*** Extracted entries Section Begins ***
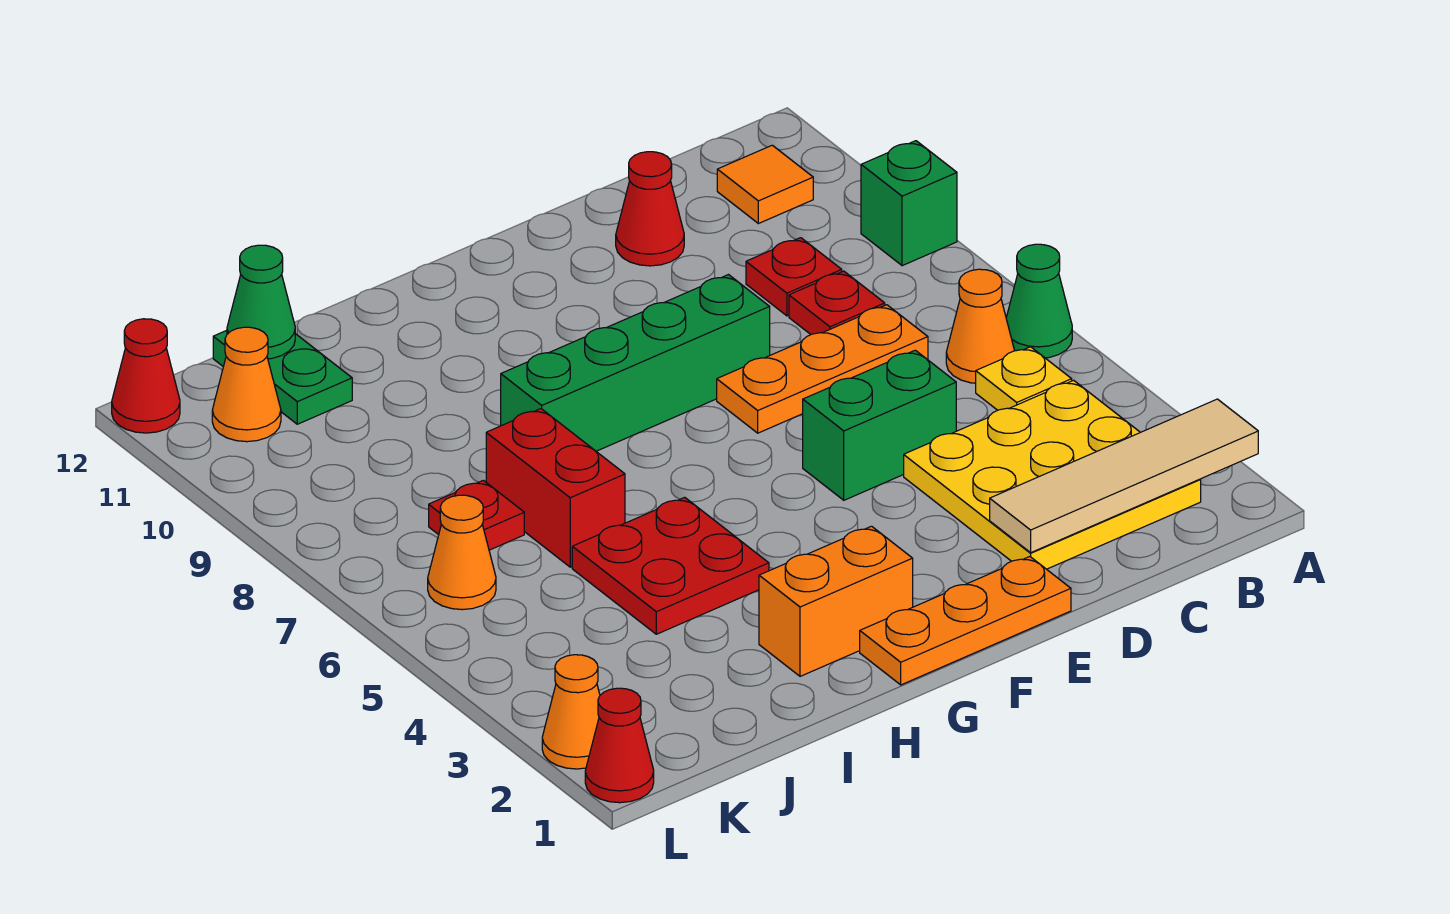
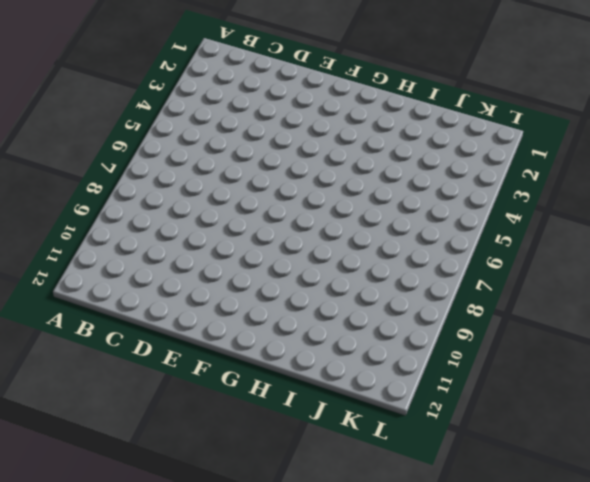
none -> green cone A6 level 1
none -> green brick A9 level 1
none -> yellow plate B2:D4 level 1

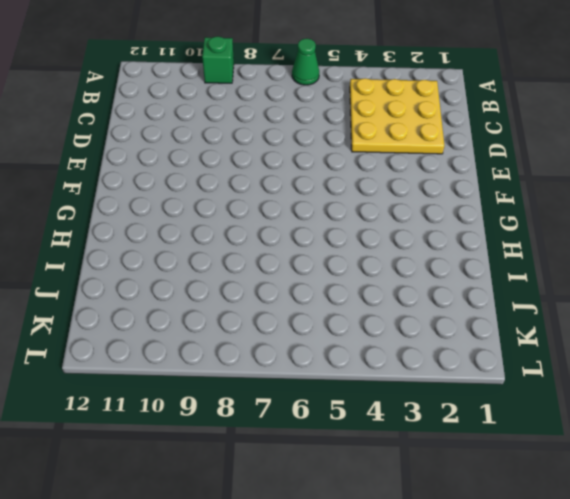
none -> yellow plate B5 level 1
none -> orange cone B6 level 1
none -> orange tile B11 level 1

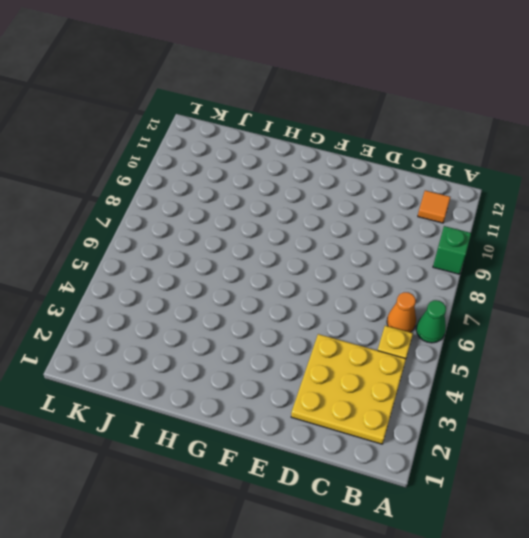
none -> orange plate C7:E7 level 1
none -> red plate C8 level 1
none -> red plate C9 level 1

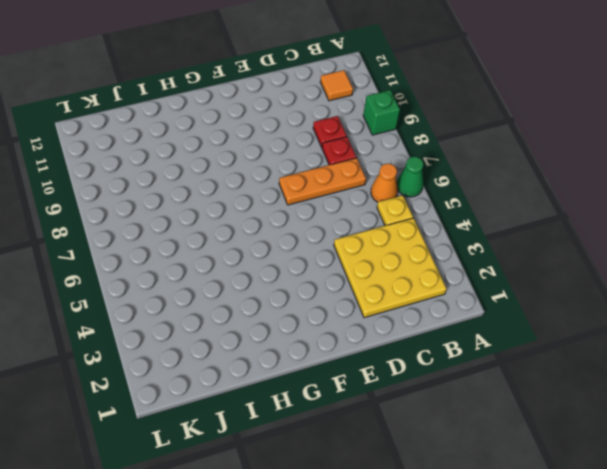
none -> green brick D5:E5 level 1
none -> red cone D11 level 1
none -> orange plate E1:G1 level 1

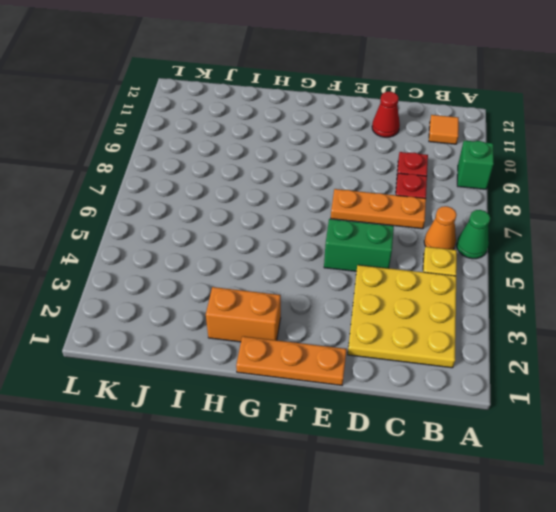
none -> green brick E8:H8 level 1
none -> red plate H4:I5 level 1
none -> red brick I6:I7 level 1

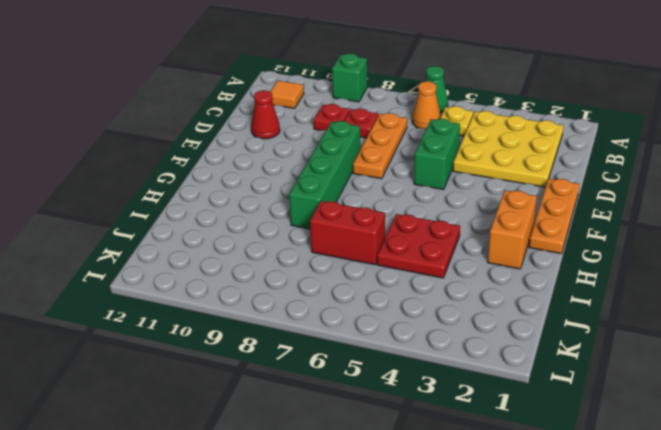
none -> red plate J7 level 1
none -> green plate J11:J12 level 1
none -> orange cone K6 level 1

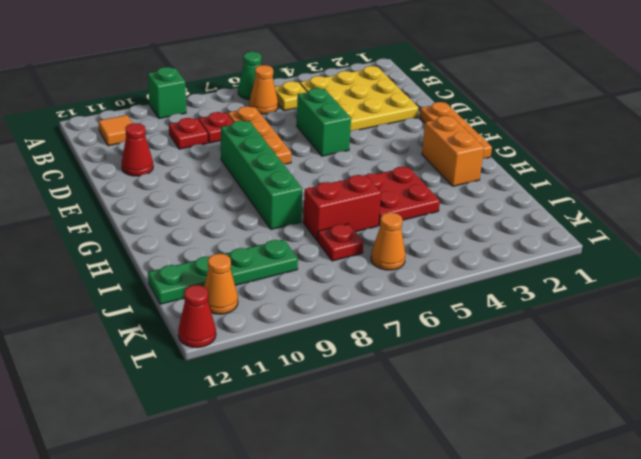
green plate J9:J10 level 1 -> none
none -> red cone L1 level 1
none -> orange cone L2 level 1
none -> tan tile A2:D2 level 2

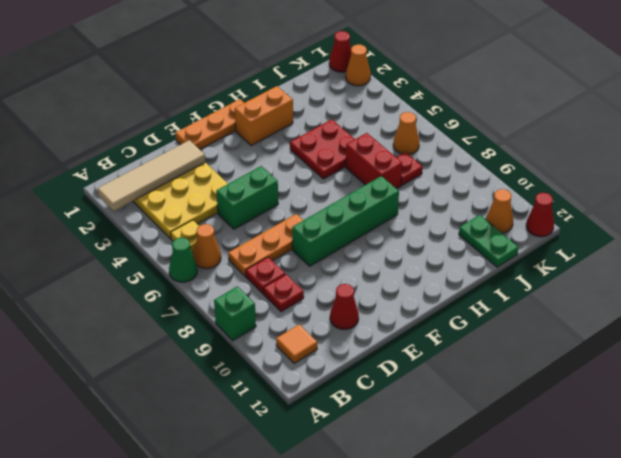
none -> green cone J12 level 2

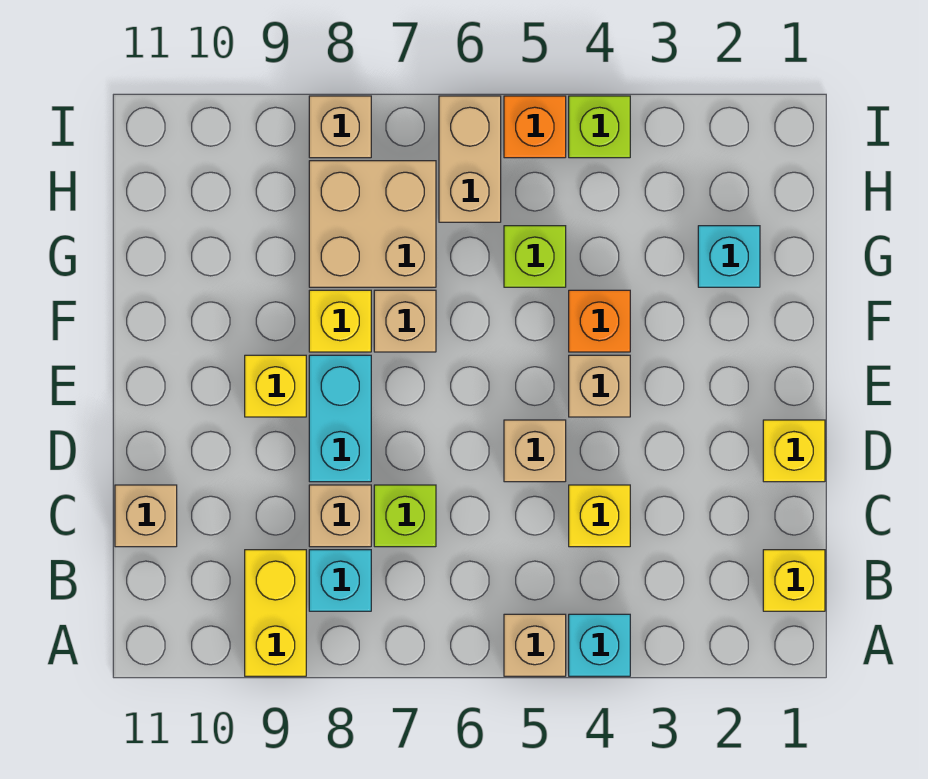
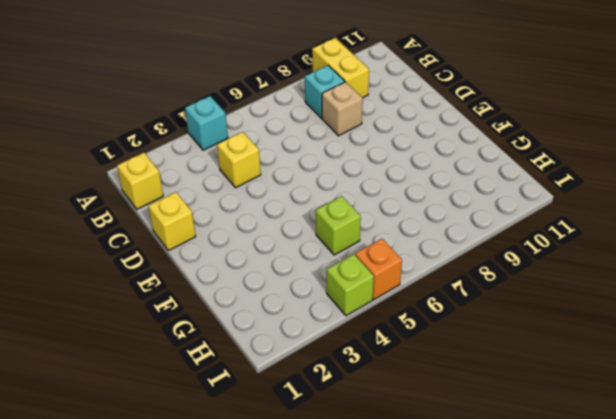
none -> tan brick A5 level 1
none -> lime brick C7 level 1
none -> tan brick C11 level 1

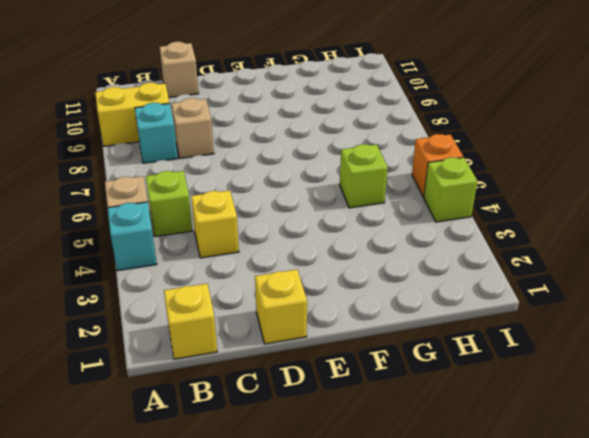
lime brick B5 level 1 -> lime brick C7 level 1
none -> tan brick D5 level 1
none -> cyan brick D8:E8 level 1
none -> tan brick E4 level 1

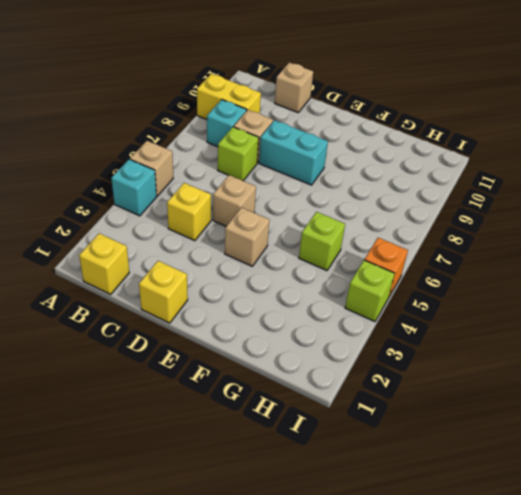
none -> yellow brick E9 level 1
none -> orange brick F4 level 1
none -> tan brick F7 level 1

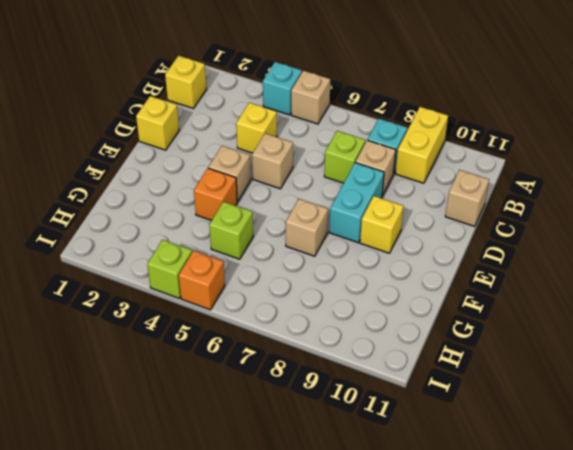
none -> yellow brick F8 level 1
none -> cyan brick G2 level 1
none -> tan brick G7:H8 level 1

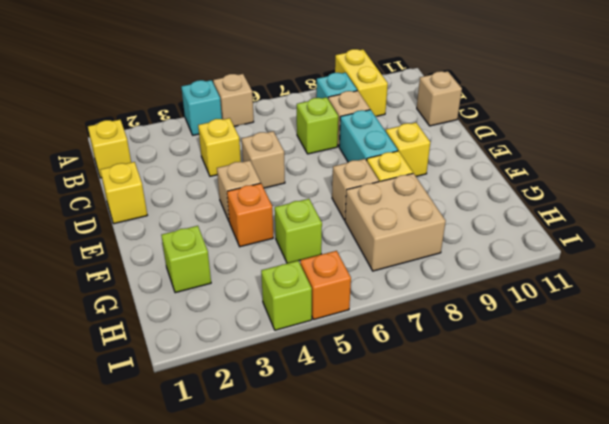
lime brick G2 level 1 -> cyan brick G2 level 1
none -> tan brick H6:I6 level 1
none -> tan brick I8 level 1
*** Extracted entries Section Ends ***
What to work on: Only the lines from the line with "none -> green brick A9 level 1" through the end of the entries above, copied exactly and with both ends included, belong in the response; the pictures do not.

Exercise solution:
none -> green brick A9 level 1
none -> yellow plate B2:D4 level 1

none -> yellow plate B5 level 1
none -> orange cone B6 level 1
none -> orange tile B11 level 1

none -> orange plate C7:E7 level 1
none -> red plate C8 level 1
none -> red plate C9 level 1

none -> green brick D5:E5 level 1
none -> red cone D11 level 1
none -> orange plate E1:G1 level 1

none -> green brick E8:H8 level 1
none -> red plate H4:I5 level 1
none -> red brick I6:I7 level 1

none -> red plate J7 level 1
none -> green plate J11:J12 level 1
none -> orange cone K6 level 1

green plate J9:J10 level 1 -> none
none -> red cone L1 level 1
none -> orange cone L2 level 1
none -> tan tile A2:D2 level 2

none -> green cone J12 level 2

none -> tan brick A5 level 1
none -> lime brick C7 level 1
none -> tan brick C11 level 1

lime brick B5 level 1 -> lime brick C7 level 1
none -> tan brick D5 level 1
none -> cyan brick D8:E8 level 1
none -> tan brick E4 level 1

none -> yellow brick E9 level 1
none -> orange brick F4 level 1
none -> tan brick F7 level 1

none -> yellow brick F8 level 1
none -> cyan brick G2 level 1
none -> tan brick G7:H8 level 1

lime brick G2 level 1 -> cyan brick G2 level 1
none -> tan brick H6:I6 level 1
none -> tan brick I8 level 1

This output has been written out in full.